WORK REQUIRED =>
Return exactly the span that opens with the line containing "pos1: [652, 186]" and closes with the final line of the records, both included.

+ + + +

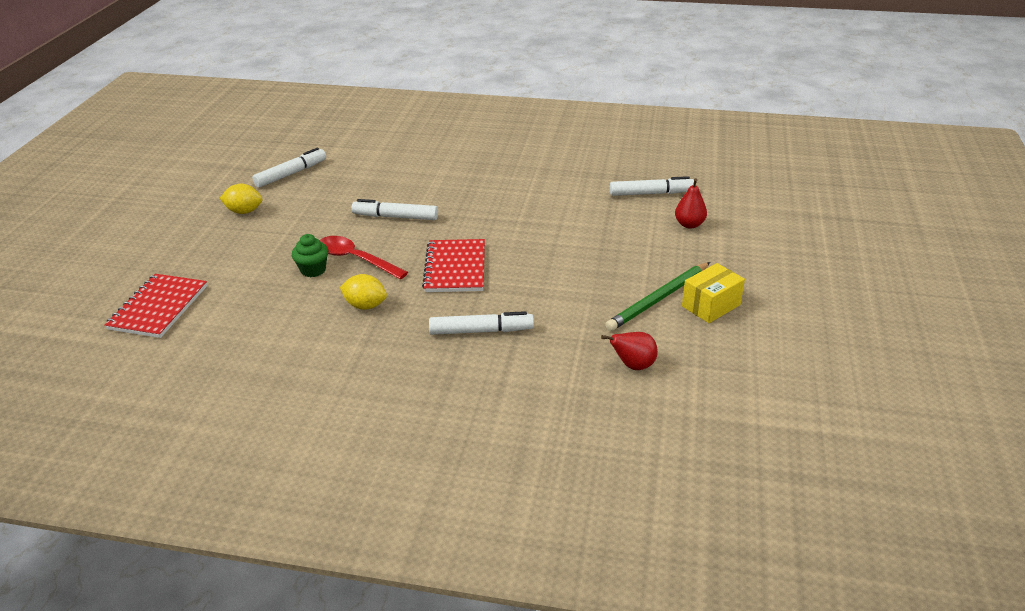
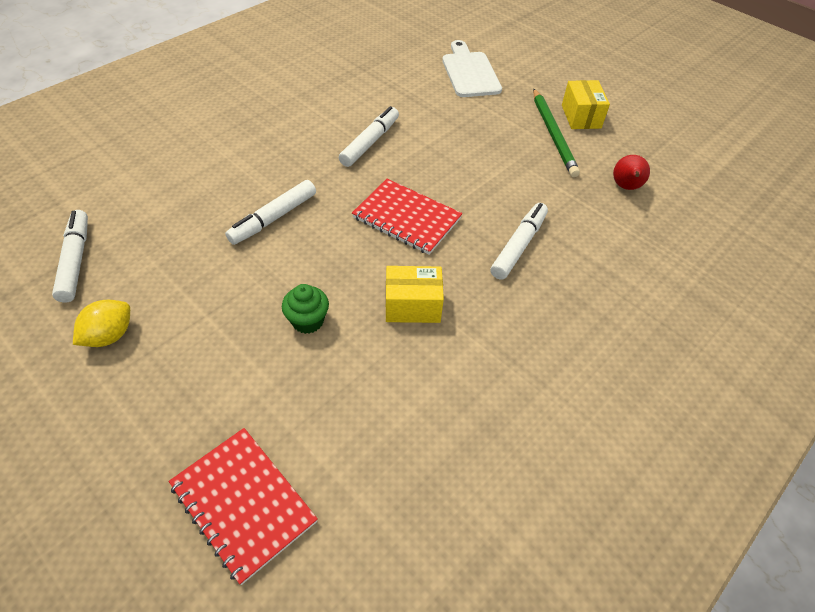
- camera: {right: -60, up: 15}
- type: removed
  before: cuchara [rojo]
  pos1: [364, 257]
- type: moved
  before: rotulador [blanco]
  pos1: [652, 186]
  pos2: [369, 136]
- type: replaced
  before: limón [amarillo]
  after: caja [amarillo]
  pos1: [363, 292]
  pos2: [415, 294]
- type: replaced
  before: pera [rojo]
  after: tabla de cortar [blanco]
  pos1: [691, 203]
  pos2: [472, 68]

+ + + +

THE COMPLETED TASK =>
  pos1: [652, 186]
  pos2: [369, 136]
- type: replaced
  before: limón [amarillo]
  after: caja [amarillo]
  pos1: [363, 292]
  pos2: [415, 294]
- type: replaced
  before: pera [rojo]
  after: tabla de cortar [blanco]
  pos1: [691, 203]
  pos2: [472, 68]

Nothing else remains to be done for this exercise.